START Exercise data

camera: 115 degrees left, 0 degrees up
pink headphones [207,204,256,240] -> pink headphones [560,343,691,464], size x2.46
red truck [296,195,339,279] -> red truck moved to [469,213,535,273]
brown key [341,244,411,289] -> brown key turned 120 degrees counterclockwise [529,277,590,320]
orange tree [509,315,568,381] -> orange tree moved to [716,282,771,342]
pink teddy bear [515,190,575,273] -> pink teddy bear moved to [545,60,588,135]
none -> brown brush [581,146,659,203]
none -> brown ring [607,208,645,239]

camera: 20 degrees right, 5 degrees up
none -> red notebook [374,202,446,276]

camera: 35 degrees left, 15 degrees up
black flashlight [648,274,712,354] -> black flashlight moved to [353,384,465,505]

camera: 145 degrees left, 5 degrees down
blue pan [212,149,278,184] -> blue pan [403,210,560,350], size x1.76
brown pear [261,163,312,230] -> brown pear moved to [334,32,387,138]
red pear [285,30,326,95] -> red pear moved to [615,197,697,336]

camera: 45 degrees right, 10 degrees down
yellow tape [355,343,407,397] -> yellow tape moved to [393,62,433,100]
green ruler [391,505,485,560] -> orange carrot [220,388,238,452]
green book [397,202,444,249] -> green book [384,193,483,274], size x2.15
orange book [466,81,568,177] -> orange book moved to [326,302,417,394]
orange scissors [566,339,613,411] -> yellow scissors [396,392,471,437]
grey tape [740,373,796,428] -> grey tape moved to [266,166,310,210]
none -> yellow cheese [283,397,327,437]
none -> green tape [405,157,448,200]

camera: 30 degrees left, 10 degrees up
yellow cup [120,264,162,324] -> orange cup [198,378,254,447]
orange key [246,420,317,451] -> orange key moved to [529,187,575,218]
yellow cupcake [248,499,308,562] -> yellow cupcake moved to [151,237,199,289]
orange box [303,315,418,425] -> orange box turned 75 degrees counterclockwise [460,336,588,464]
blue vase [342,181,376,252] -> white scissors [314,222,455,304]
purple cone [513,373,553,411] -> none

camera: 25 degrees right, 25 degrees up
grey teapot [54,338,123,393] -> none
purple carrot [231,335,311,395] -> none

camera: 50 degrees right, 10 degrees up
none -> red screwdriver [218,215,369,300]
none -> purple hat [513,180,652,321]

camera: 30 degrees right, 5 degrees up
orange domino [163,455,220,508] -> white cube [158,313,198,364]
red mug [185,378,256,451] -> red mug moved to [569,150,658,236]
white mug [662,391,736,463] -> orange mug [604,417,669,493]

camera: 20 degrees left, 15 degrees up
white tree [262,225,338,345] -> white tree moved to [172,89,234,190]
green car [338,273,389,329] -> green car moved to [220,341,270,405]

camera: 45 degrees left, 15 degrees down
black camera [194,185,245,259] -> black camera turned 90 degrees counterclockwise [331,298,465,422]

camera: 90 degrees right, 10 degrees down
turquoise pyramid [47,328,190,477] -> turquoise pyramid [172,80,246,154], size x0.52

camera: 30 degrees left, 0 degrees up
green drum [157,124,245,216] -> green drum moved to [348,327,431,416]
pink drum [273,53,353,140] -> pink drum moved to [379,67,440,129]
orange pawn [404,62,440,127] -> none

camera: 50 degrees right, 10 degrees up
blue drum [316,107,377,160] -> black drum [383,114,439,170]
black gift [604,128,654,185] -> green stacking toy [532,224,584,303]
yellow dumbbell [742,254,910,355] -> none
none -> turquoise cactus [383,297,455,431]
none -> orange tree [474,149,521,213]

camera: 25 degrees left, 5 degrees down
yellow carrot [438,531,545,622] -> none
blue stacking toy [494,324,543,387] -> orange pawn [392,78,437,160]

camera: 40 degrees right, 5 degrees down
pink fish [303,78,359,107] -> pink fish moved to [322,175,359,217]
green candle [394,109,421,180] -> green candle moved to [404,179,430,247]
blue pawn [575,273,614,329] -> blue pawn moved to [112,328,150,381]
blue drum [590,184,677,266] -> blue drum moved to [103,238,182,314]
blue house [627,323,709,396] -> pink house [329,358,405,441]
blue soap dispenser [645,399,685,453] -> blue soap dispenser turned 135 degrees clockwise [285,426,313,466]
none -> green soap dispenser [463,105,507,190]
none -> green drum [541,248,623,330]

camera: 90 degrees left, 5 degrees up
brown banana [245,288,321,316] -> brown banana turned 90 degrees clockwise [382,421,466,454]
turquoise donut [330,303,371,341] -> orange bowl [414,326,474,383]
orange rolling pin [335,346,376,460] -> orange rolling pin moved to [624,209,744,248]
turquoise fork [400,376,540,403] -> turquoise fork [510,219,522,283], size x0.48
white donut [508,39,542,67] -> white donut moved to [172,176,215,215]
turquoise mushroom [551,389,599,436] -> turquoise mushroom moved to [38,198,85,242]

END Exercise data

Problem statement >>
From the data above, work out how many lines hold "green". Answer with the number alone.

Result for this task >>
9